(GOAL OF THE EXERCISE) Repeat each record exactly as written, and drop any images.

(RECORDS FOR THE TASK Opens)

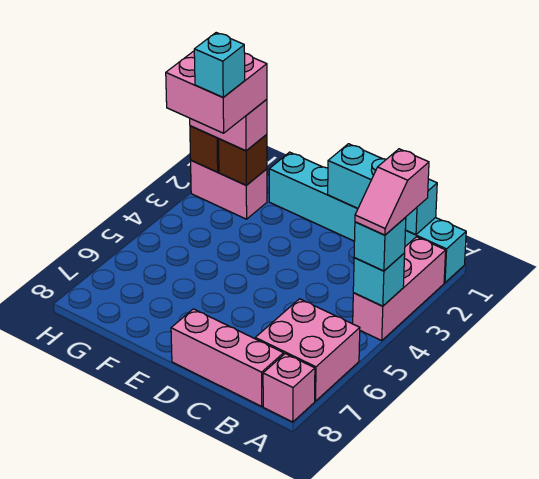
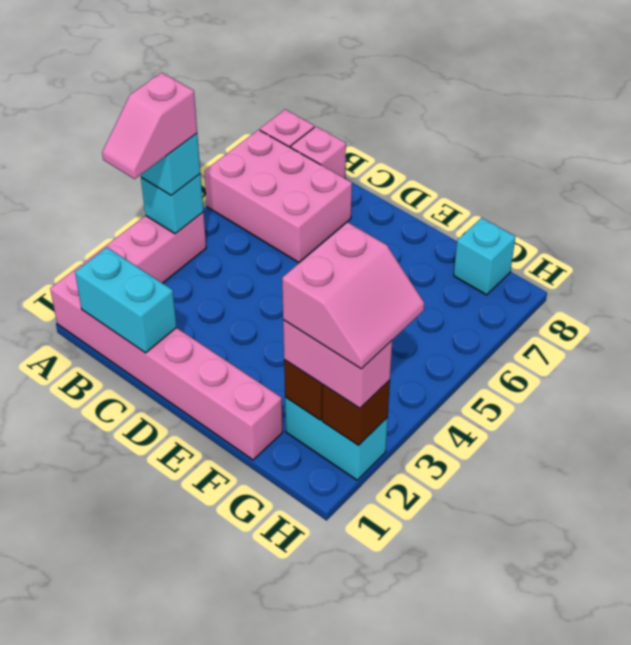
cyan brick A1:F1 level 1 -> pink brick A1:F1 level 1
pink slope A3:A4 level 4 top 3 -> pink slope A3:A4 level 4 top 4
pink brick A6:B7 level 1 -> pink brick A6:C7 level 1
cyan brick B1:D1 level 2 -> cyan brick B1:C1 level 2
pink brick B8:D8 level 1 -> pink brick B8 level 1
pink brick G2:H2 level 1 -> cyan brick G2:H2 level 1
pink brick G2:H3 level 4 -> pink slope G2:H3 level 4 top G
cyan brick G3 level 5 -> cyan brick G8 level 1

(RECORDS FOR THE TASK Closes)

(TASK OUTPUT)
cyan brick A1:F1 level 1 -> pink brick A1:F1 level 1
pink slope A3:A4 level 4 top 3 -> pink slope A3:A4 level 4 top 4
pink brick A6:B7 level 1 -> pink brick A6:C7 level 1
cyan brick B1:D1 level 2 -> cyan brick B1:C1 level 2
pink brick B8:D8 level 1 -> pink brick B8 level 1
pink brick G2:H2 level 1 -> cyan brick G2:H2 level 1
pink brick G2:H3 level 4 -> pink slope G2:H3 level 4 top G
cyan brick G3 level 5 -> cyan brick G8 level 1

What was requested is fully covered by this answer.